■ Task prompt
In this material, which lines include the string "image"? Show them.

■ Information supplied
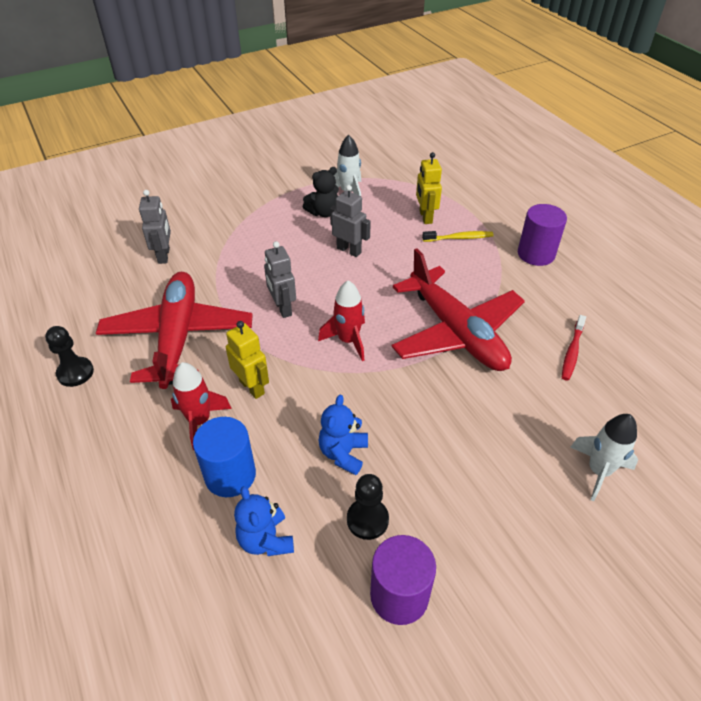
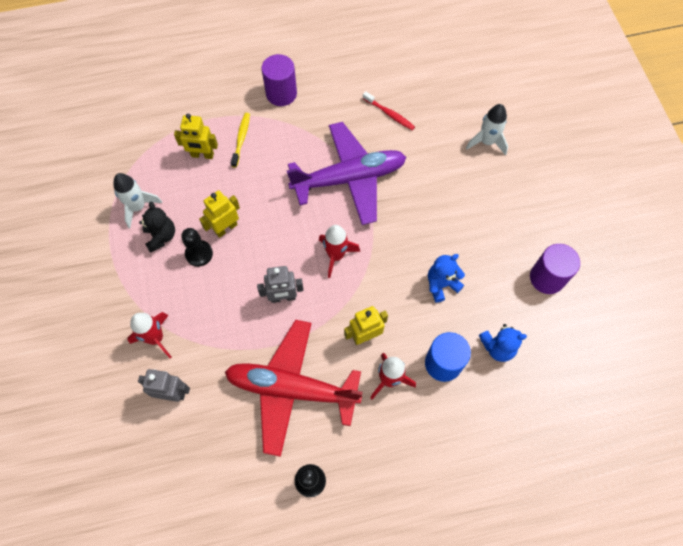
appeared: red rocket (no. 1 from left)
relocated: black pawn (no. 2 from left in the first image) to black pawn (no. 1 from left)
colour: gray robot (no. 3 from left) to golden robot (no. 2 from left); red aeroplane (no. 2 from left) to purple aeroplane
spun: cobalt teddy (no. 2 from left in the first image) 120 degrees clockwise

■ Result for this exercise
relocated: black pawn (no. 2 from left in the first image) to black pawn (no. 1 from left)
spun: cobalt teddy (no. 2 from left in the first image) 120 degrees clockwise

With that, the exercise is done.